* [ACTIVITY]: I need every line of the material below that includes the string "grün".
------ GIVEN RECORDS ------
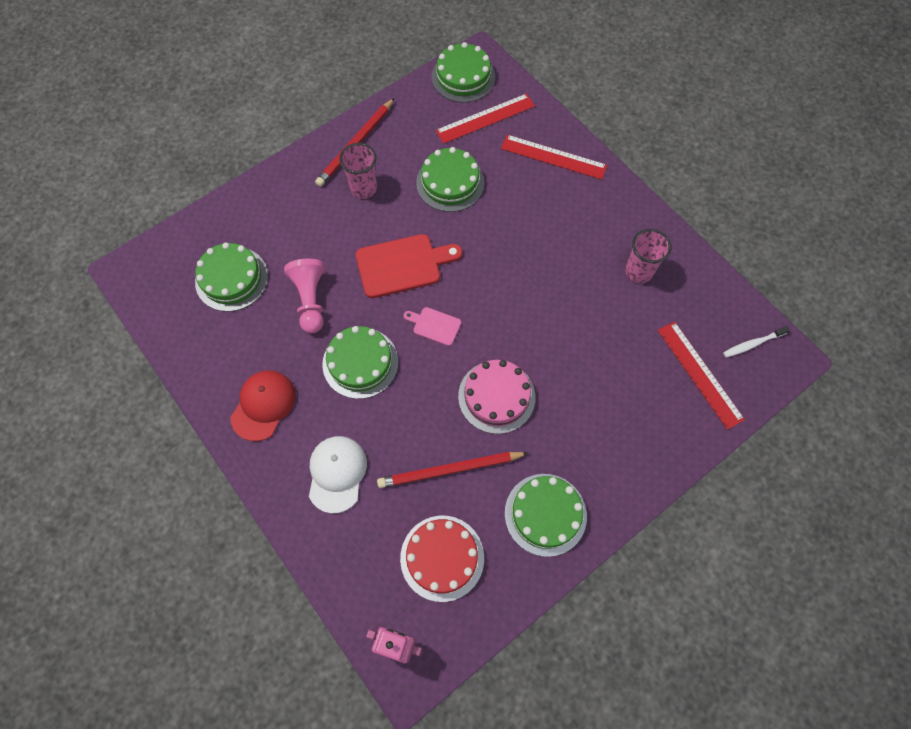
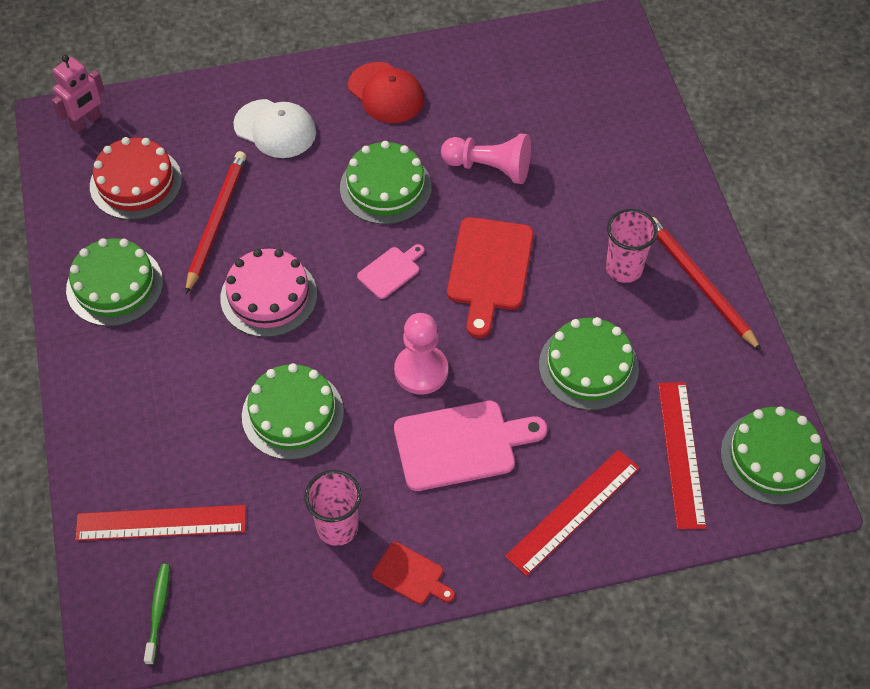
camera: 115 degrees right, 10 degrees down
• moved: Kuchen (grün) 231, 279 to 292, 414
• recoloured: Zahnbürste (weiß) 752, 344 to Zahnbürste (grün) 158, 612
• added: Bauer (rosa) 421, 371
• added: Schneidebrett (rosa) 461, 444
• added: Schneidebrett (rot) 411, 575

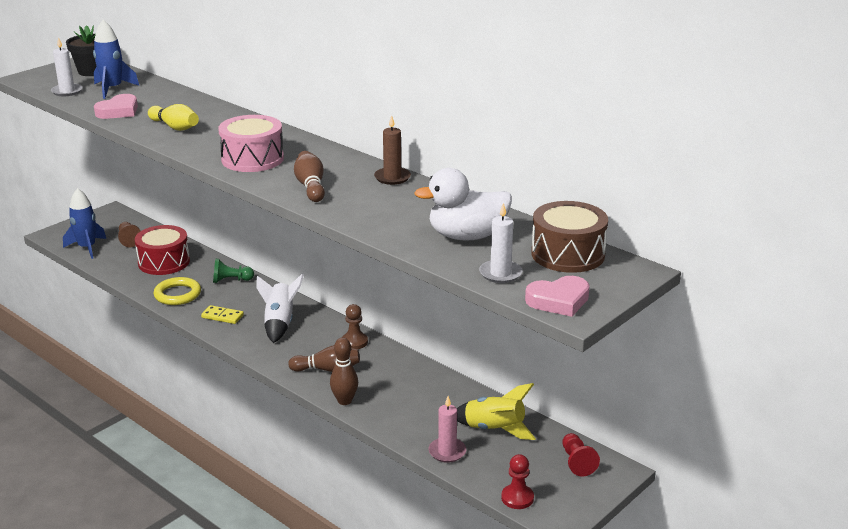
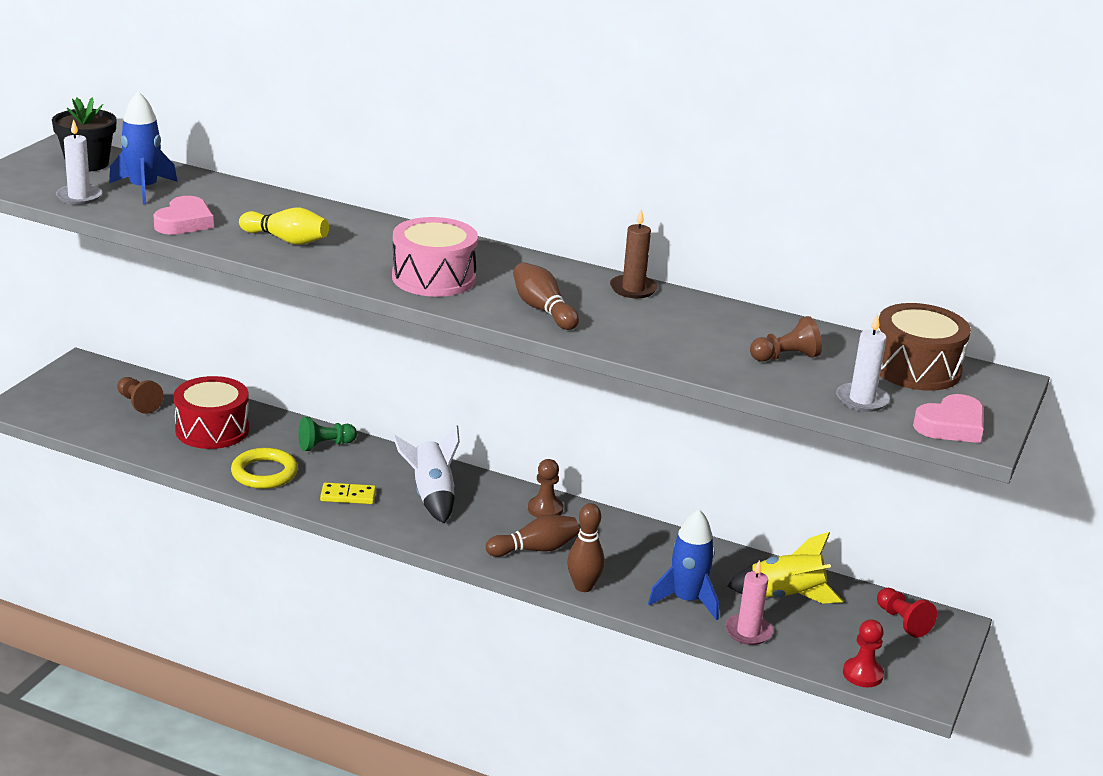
camera: 20 degrees left, 0 degrees up
• replaced: Ente (weiß) 467, 236 to Bauer (braun) 785, 357
• moved: Rakete (blau) 87, 248 to 687, 600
------
* [OUTPUT]:
• moved: Kuchen (grün) 231, 279 to 292, 414
• recoloured: Zahnbürste (weiß) 752, 344 to Zahnbürste (grün) 158, 612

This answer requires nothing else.